*JOB ITEM*: Copy out the lines beginning at the one with "[(330,283),(333,297),(339,295),(336,281),(330,283)]" and ending at the last line of the data, both included; pictures stay out.

*RECORDS*:
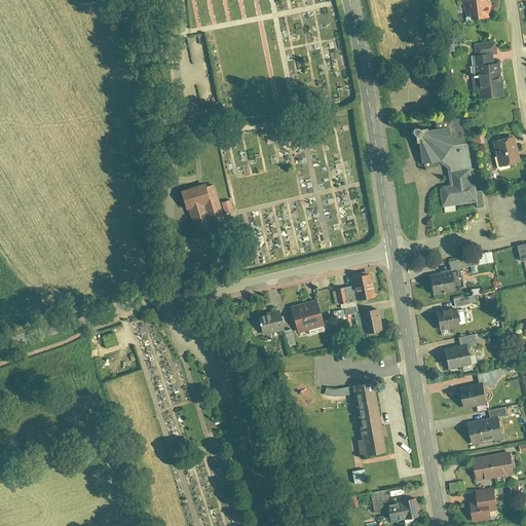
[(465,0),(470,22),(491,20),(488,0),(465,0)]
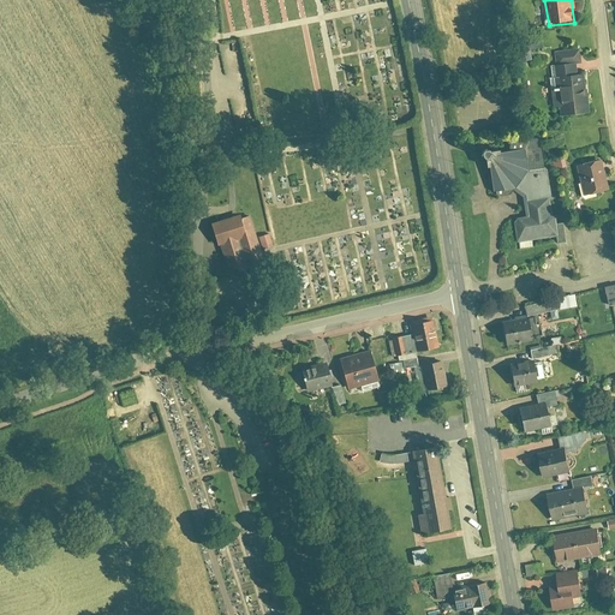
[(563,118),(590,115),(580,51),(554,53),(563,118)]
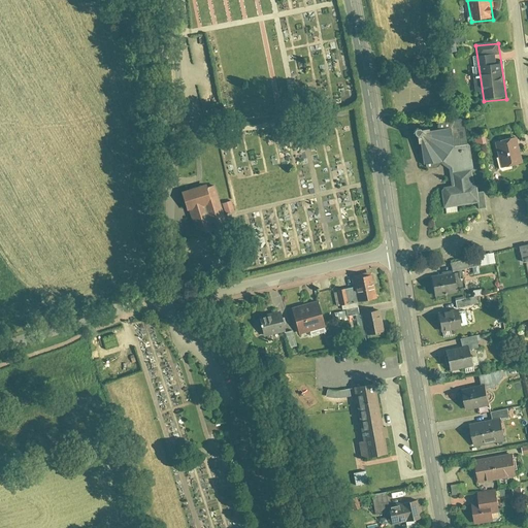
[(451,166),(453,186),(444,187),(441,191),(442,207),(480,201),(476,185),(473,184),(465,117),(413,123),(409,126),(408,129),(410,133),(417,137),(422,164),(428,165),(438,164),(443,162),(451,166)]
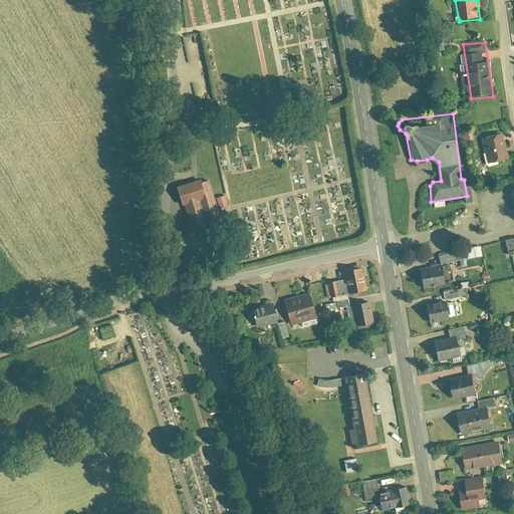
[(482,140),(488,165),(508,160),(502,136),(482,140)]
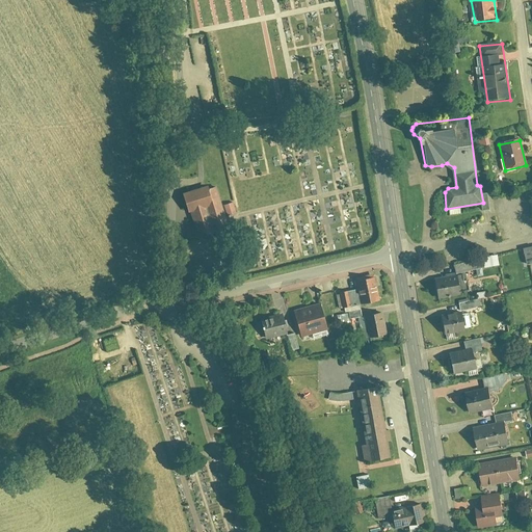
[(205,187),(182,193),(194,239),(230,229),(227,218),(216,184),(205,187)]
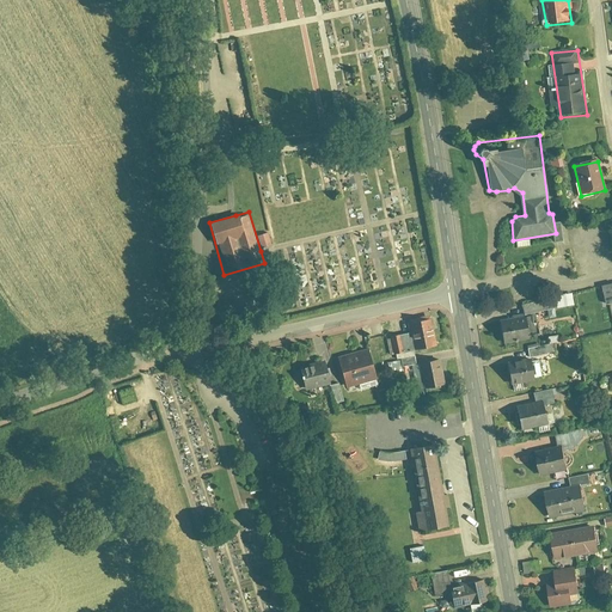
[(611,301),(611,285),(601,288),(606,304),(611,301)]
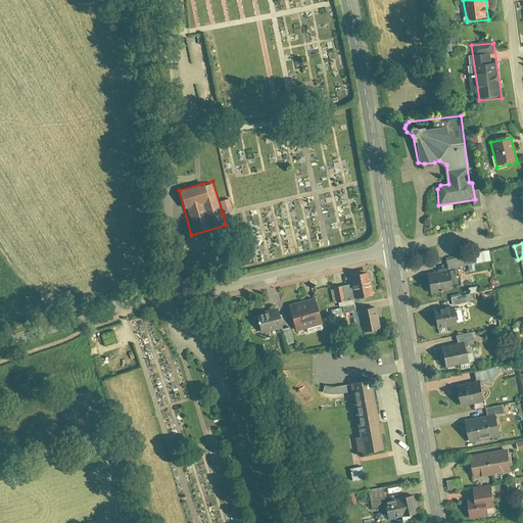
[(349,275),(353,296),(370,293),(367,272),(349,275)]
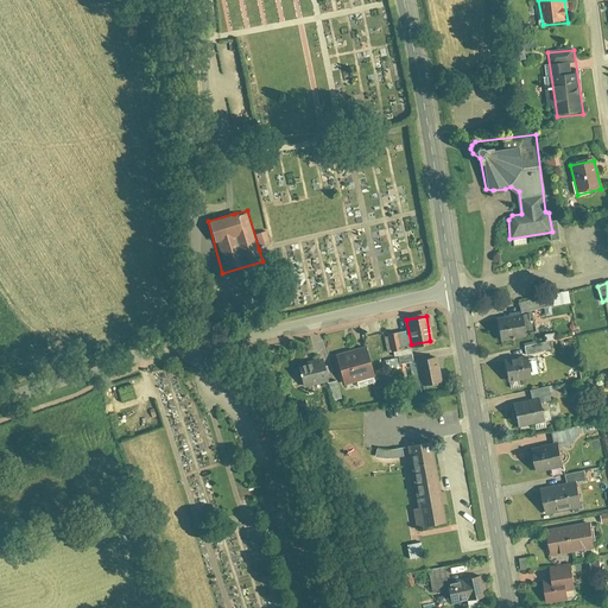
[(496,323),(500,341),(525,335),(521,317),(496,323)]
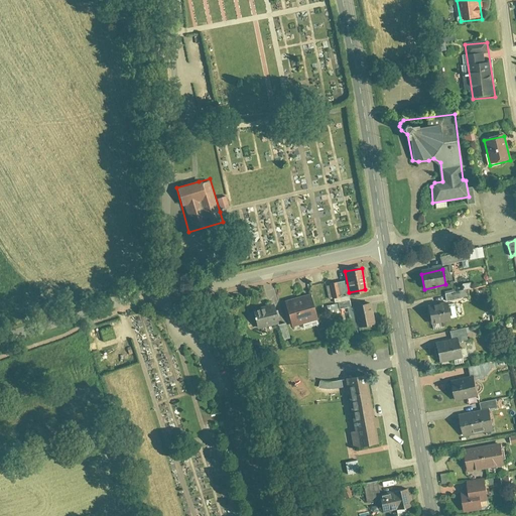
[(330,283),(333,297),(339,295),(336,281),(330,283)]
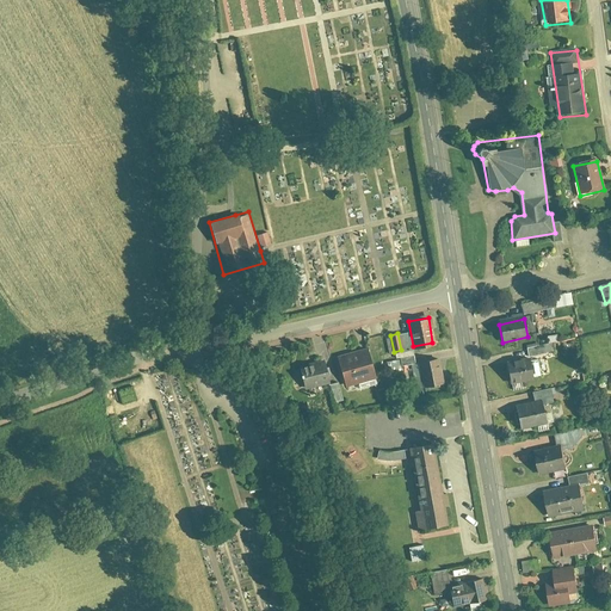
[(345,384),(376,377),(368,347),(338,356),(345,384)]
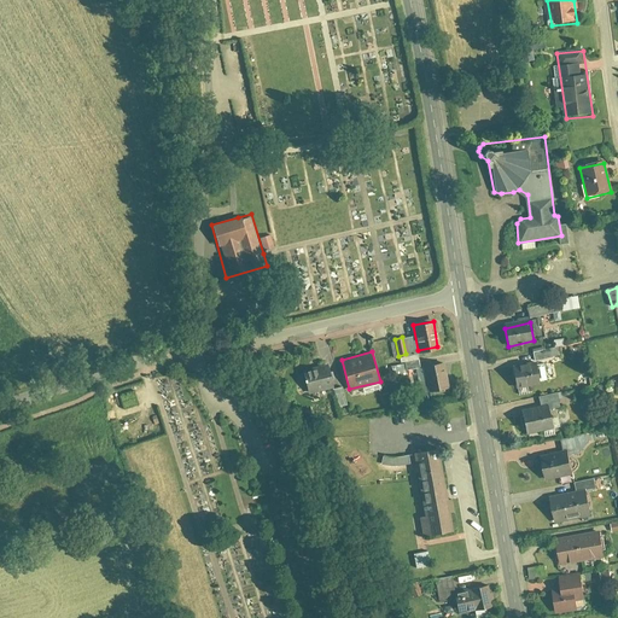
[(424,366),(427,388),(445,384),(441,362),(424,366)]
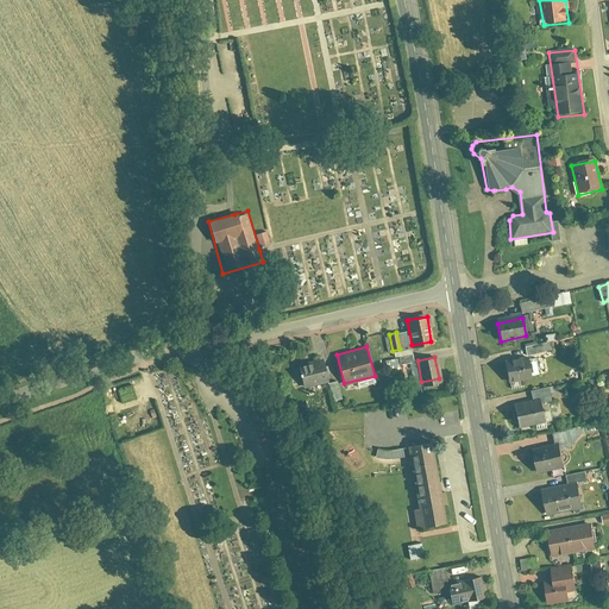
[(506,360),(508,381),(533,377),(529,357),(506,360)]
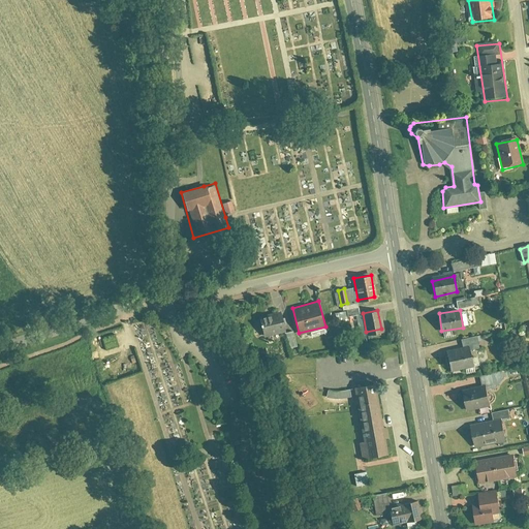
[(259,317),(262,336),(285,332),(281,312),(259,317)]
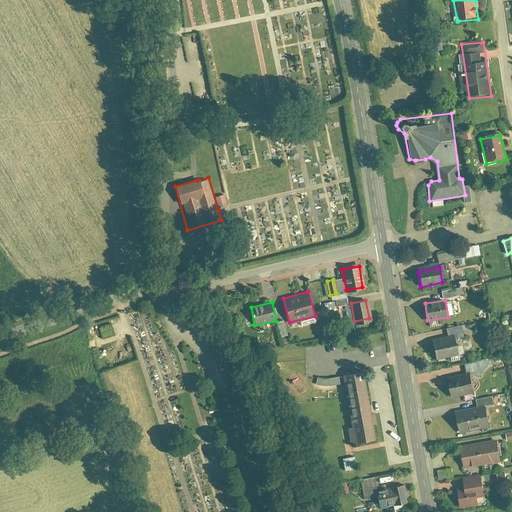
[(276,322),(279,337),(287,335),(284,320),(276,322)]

*ANSWER*:
[(330,283),(333,297),(339,295),(336,281),(330,283)]
[(345,384),(376,377),(368,347),(338,356),(345,384)]
[(424,366),(427,388),(445,384),(441,362),(424,366)]
[(506,360),(508,381),(533,377),(529,357),(506,360)]
[(259,317),(262,336),(285,332),(281,312),(259,317)]
[(276,322),(279,337),(287,335),(284,320),(276,322)]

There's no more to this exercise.